= Beginning of Section =

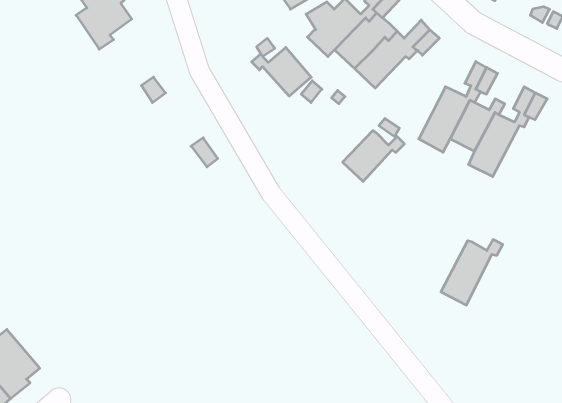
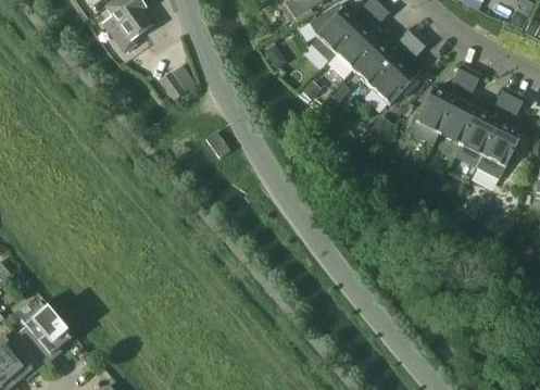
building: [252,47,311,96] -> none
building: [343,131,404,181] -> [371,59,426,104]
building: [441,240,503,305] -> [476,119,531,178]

= End of Section =
= Beginning of Section =

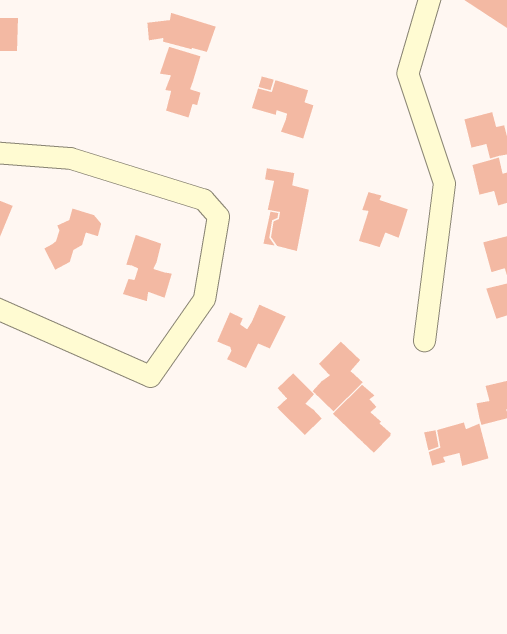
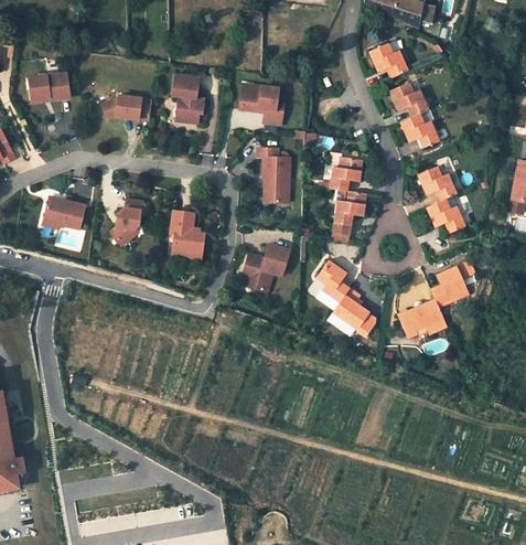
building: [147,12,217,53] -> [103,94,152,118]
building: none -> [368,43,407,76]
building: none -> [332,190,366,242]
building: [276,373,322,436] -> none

= End of Section =

For each line of the listing that holds the word "none", show that line.

#### [Response to the task]
building: [252,47,311,96] -> none
building: none -> [368,43,407,76]
building: none -> [332,190,366,242]
building: [276,373,322,436] -> none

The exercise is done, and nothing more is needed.